→ **TASK MATERIAL**:
[Start of section]

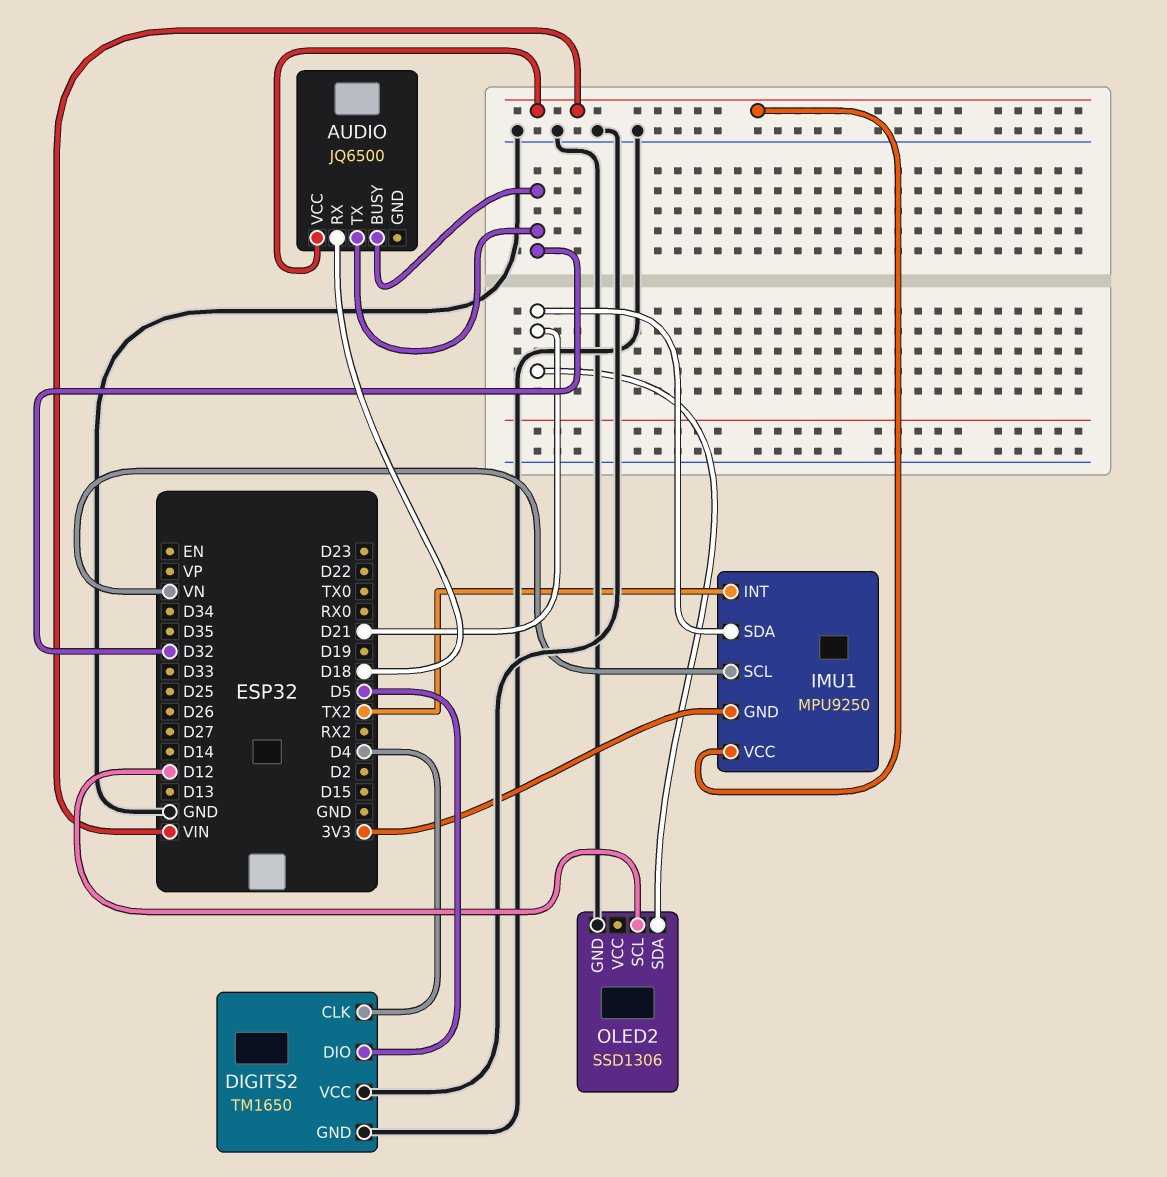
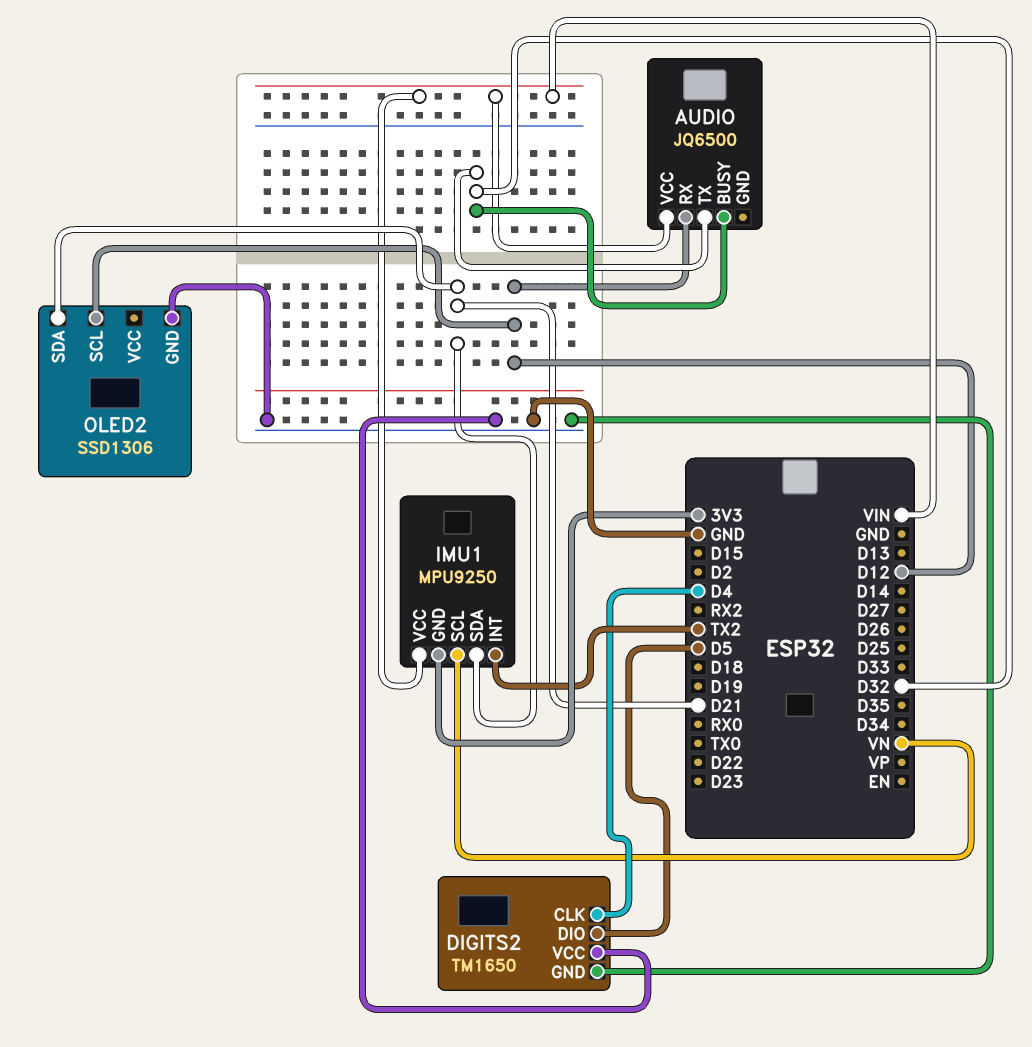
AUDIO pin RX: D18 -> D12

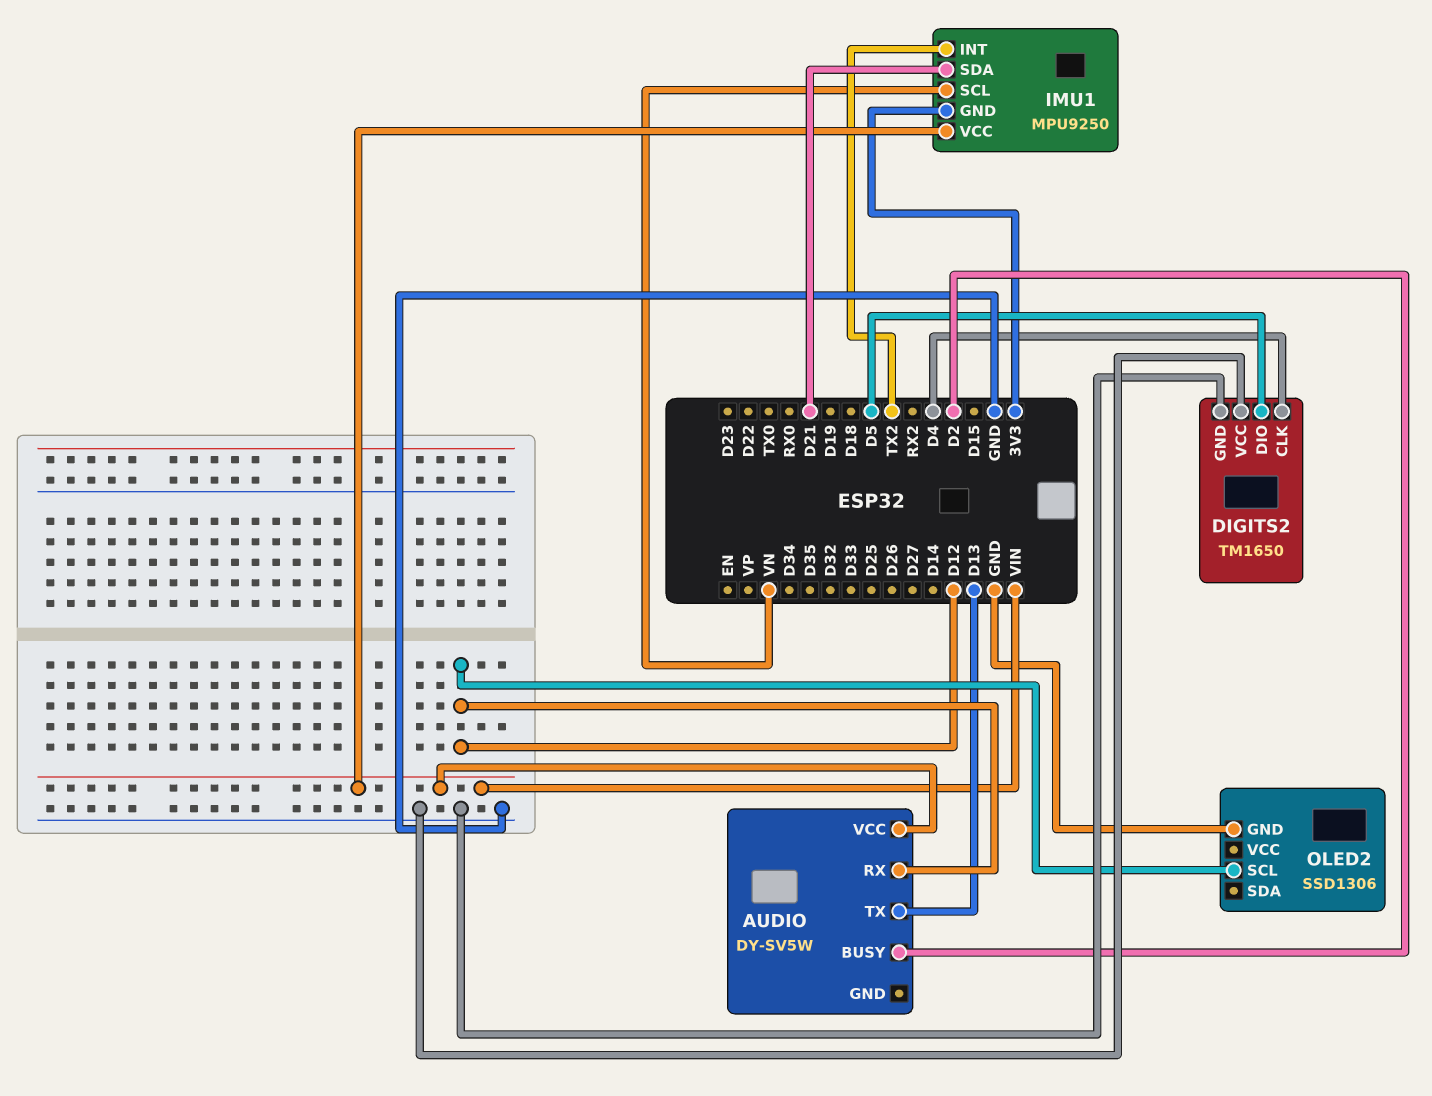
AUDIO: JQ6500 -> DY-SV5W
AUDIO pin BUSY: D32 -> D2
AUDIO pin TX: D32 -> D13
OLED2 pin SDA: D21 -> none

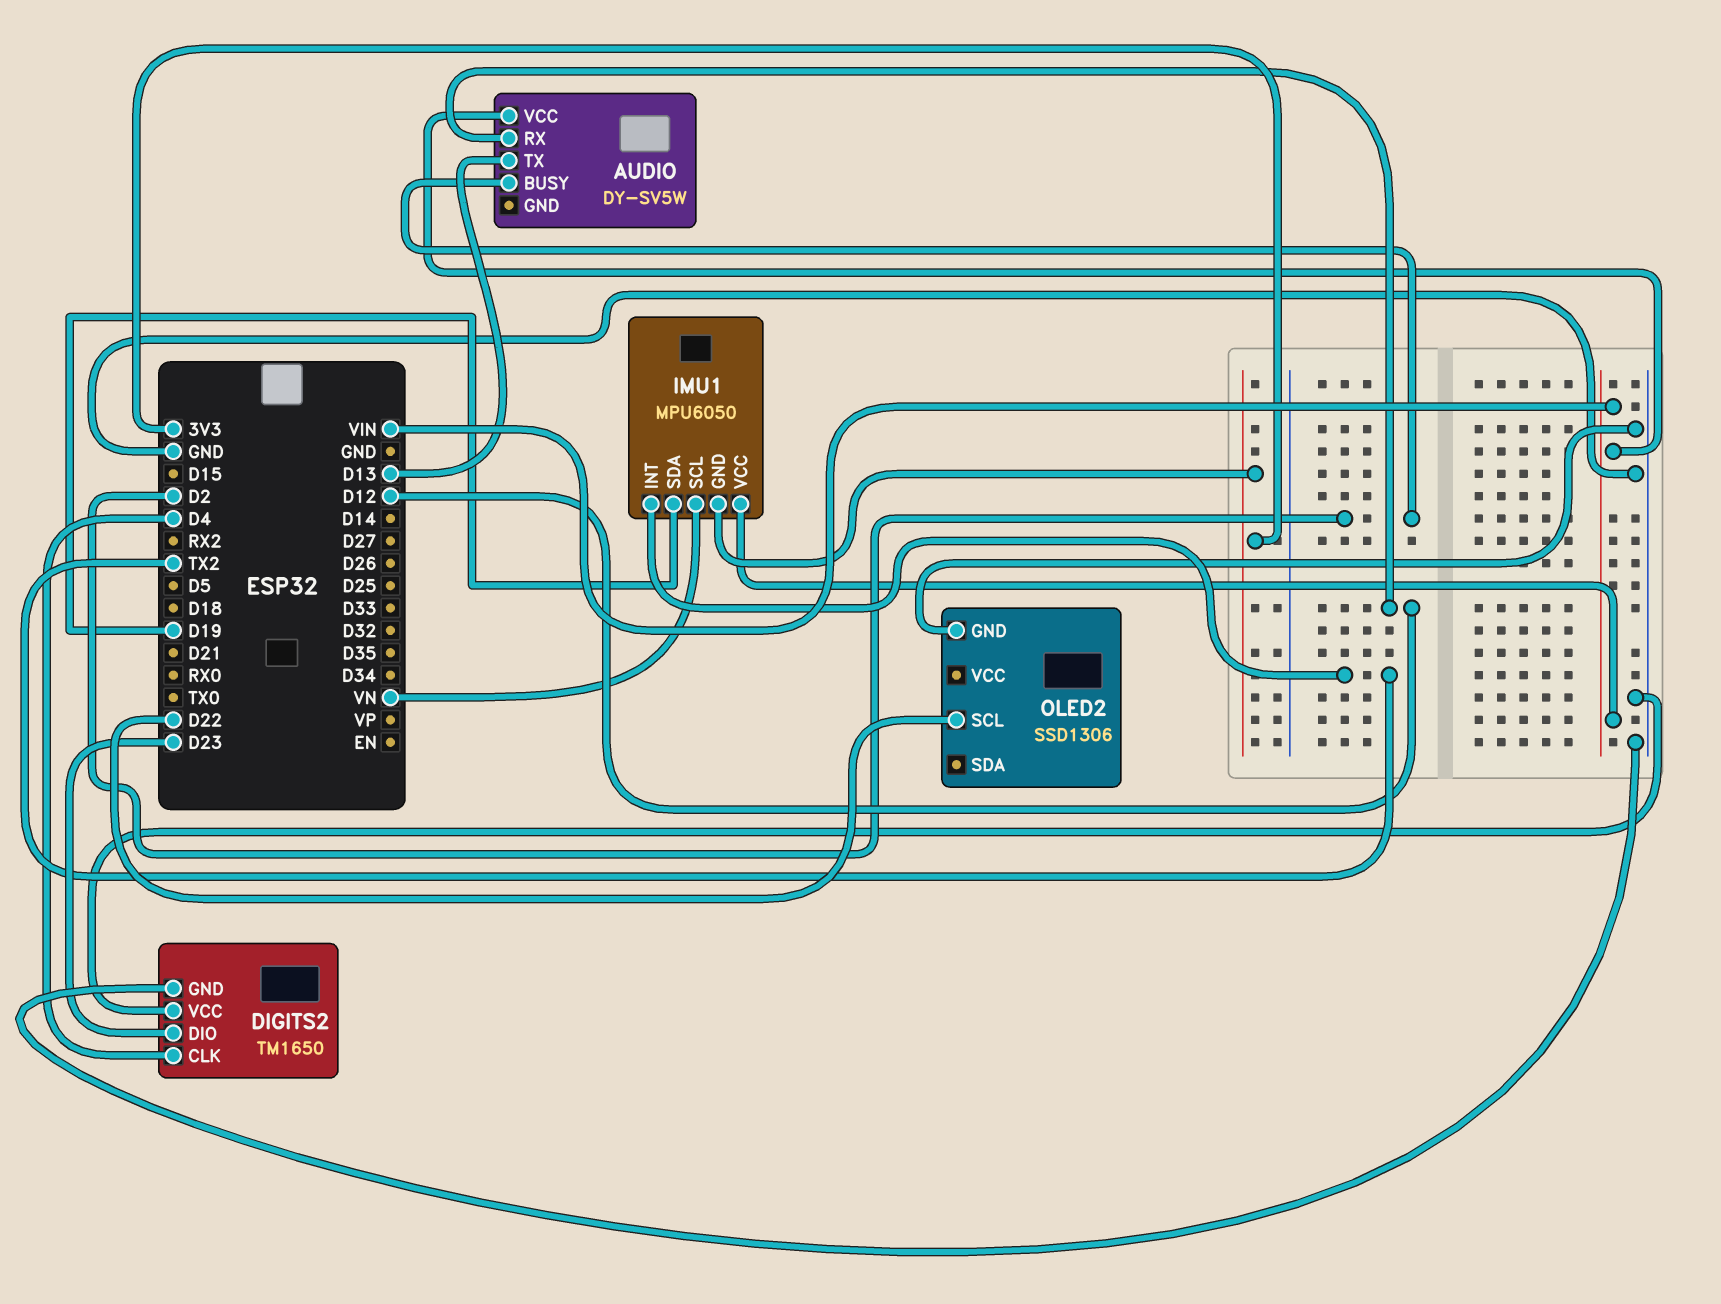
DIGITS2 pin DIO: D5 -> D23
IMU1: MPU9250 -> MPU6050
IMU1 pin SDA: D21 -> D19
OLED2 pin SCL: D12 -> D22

[End of section]

→ **TASK**: The lines to be extracted begin at the line containing "AUDIO pin BUSY: D32 -> D2" and continue through the final line of the material above, both ends included. Reproduce them exactly, without the pictures.

→ **RESPONSE**:
AUDIO pin BUSY: D32 -> D2
AUDIO pin TX: D32 -> D13
OLED2 pin SDA: D21 -> none

DIGITS2 pin DIO: D5 -> D23
IMU1: MPU9250 -> MPU6050
IMU1 pin SDA: D21 -> D19
OLED2 pin SCL: D12 -> D22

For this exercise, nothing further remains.